_WHAT THIS TASK INVOLVES_. Skip all pictures. Write out the data below from its first line through the line that contains "pink square: (189, 247)".

_DATASET ENTRIES_.
■ ■ ■ ■

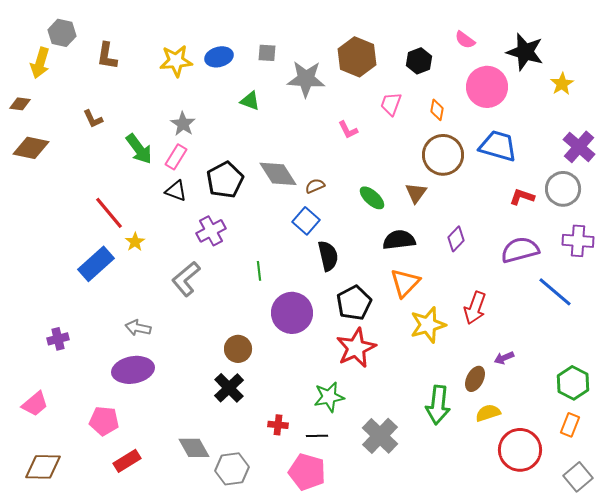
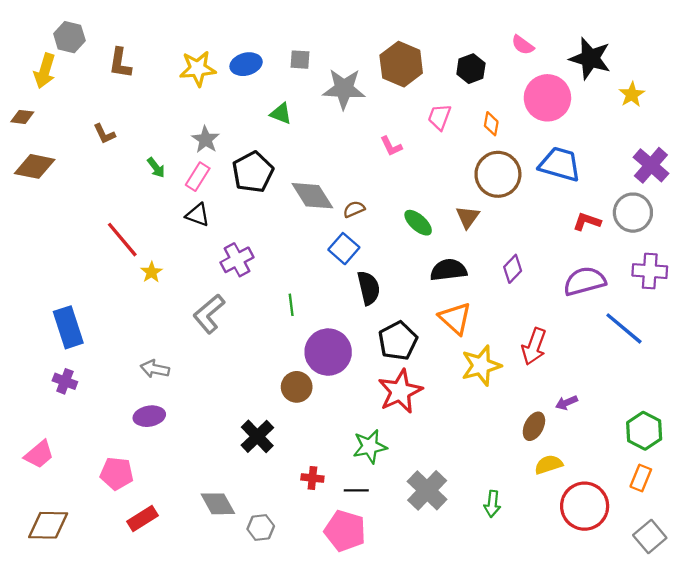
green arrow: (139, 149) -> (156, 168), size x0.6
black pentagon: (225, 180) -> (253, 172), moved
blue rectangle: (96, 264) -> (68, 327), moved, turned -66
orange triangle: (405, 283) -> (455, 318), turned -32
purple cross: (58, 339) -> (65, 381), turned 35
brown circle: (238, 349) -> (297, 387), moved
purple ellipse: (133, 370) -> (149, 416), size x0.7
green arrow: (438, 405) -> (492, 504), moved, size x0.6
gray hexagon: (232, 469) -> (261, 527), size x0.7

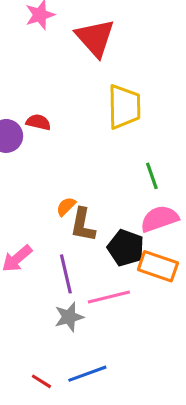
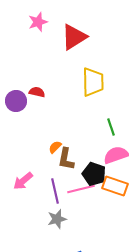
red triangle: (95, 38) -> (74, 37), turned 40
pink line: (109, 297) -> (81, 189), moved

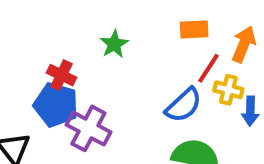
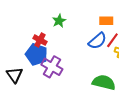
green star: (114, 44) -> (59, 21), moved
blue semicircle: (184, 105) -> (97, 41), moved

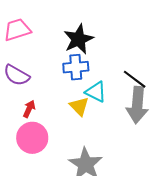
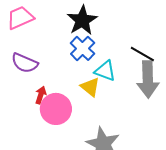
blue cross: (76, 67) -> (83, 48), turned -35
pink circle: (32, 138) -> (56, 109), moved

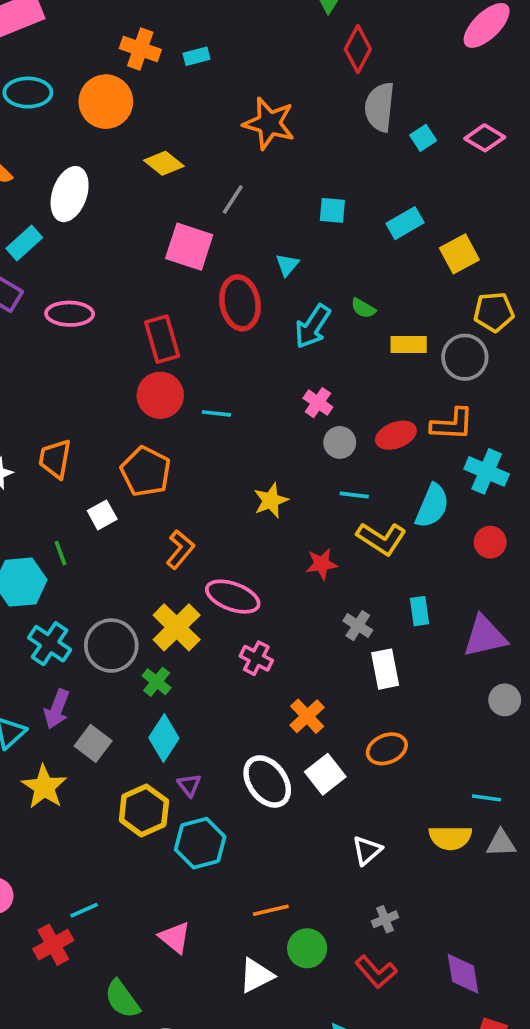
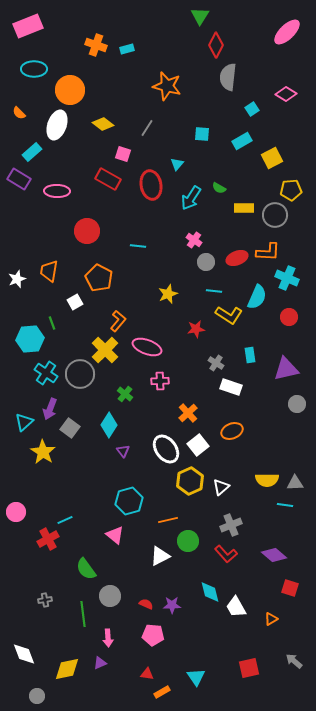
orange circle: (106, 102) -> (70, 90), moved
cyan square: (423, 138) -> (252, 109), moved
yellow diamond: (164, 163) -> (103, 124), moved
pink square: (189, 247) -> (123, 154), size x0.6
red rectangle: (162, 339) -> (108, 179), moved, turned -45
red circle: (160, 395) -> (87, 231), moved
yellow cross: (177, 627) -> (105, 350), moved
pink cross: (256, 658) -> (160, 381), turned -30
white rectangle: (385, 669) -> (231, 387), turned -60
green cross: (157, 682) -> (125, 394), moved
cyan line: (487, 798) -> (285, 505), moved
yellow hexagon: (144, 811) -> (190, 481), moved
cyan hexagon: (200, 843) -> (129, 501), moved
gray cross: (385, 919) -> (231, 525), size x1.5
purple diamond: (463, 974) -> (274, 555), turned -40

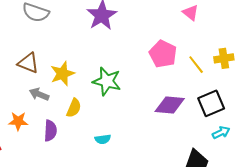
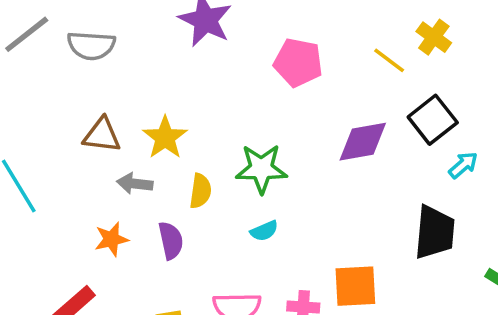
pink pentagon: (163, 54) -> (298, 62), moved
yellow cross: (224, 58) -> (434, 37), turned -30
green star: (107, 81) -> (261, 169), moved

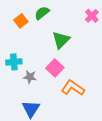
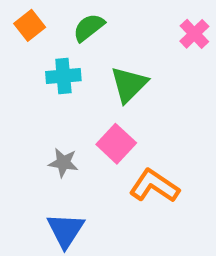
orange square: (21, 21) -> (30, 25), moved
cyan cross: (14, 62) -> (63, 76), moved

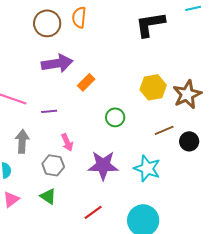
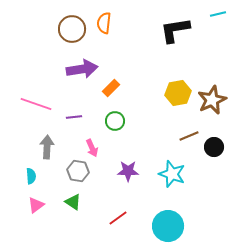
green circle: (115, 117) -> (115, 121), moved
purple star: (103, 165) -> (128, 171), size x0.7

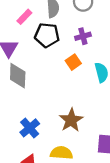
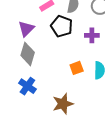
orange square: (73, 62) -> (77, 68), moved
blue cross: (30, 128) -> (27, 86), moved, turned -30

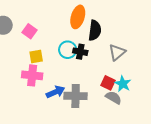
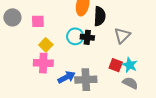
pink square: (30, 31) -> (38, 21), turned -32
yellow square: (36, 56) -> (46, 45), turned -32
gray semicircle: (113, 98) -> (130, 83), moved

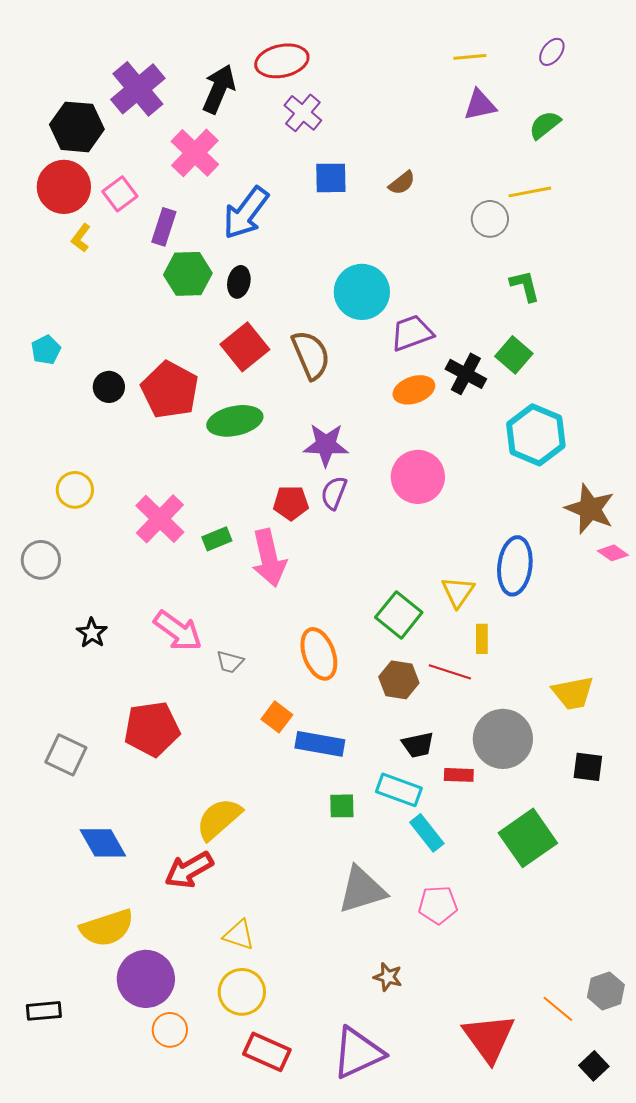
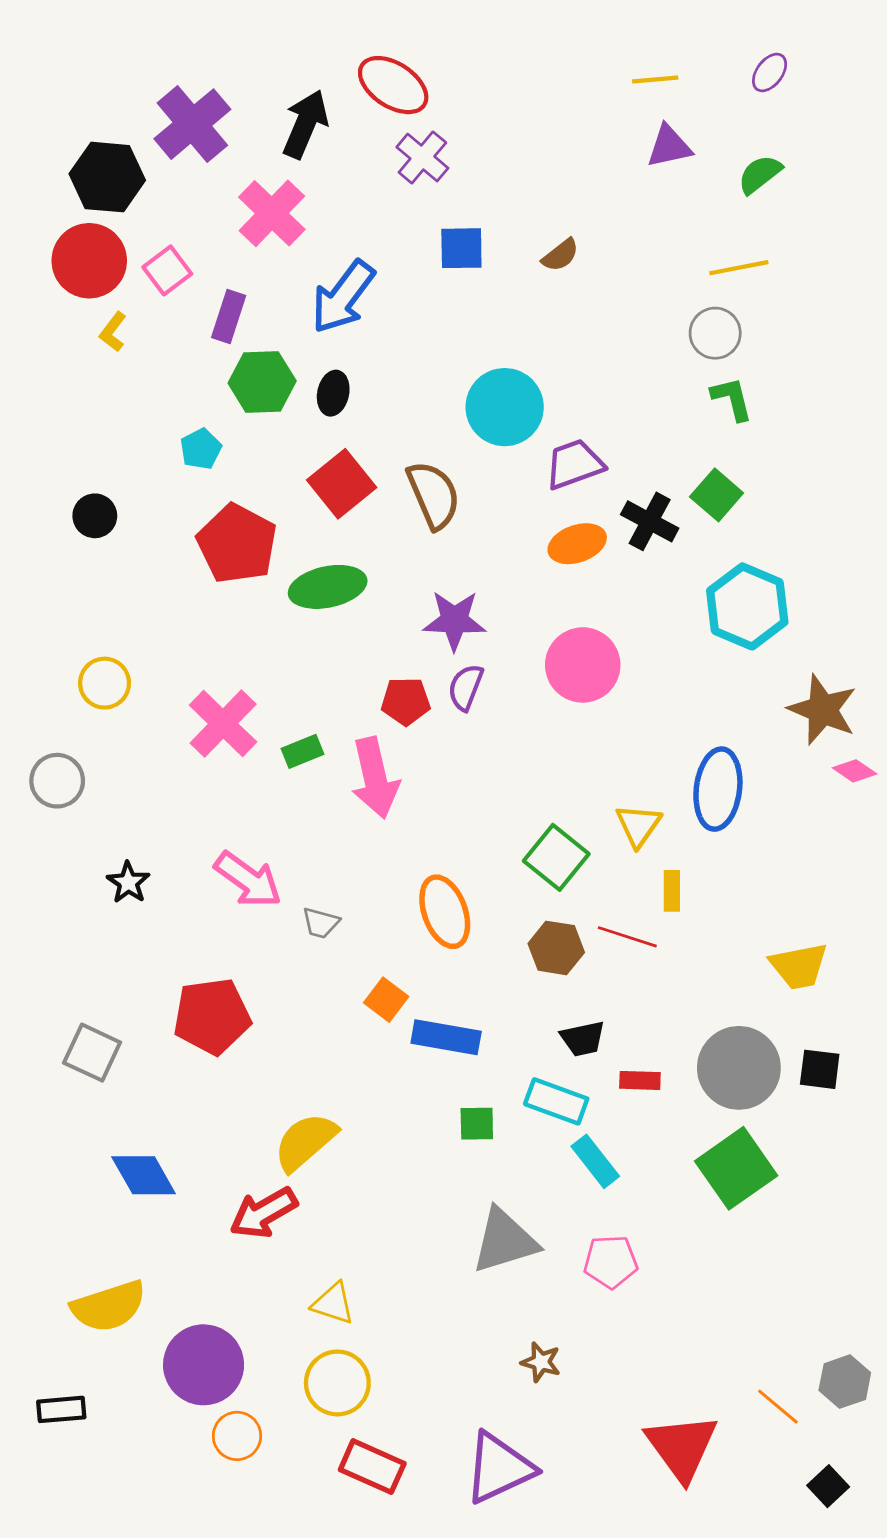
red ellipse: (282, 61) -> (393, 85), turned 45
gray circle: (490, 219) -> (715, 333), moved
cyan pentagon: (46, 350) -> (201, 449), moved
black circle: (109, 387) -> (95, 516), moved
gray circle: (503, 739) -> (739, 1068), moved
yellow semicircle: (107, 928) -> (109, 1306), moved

■ ■ ■ ■

_EXERCISE RESPONSE_.
green arrow: (139, 149) -> (156, 168), size x0.6
black pentagon: (225, 180) -> (253, 172), moved
blue rectangle: (96, 264) -> (68, 327), moved, turned -66
orange triangle: (405, 283) -> (455, 318), turned -32
purple cross: (58, 339) -> (65, 381), turned 35
brown circle: (238, 349) -> (297, 387), moved
purple ellipse: (133, 370) -> (149, 416), size x0.7
green arrow: (438, 405) -> (492, 504), moved, size x0.6
gray hexagon: (232, 469) -> (261, 527), size x0.7

red triangle: (95, 38) -> (74, 37), turned 40
pink line: (109, 297) -> (81, 189), moved

green star: (114, 44) -> (59, 21), moved
blue semicircle: (184, 105) -> (97, 41), moved

blue cross: (76, 67) -> (83, 48), turned -35
pink circle: (32, 138) -> (56, 109), moved

orange circle: (106, 102) -> (70, 90), moved
cyan square: (423, 138) -> (252, 109), moved
yellow diamond: (164, 163) -> (103, 124), moved
pink square: (189, 247) -> (123, 154), size x0.6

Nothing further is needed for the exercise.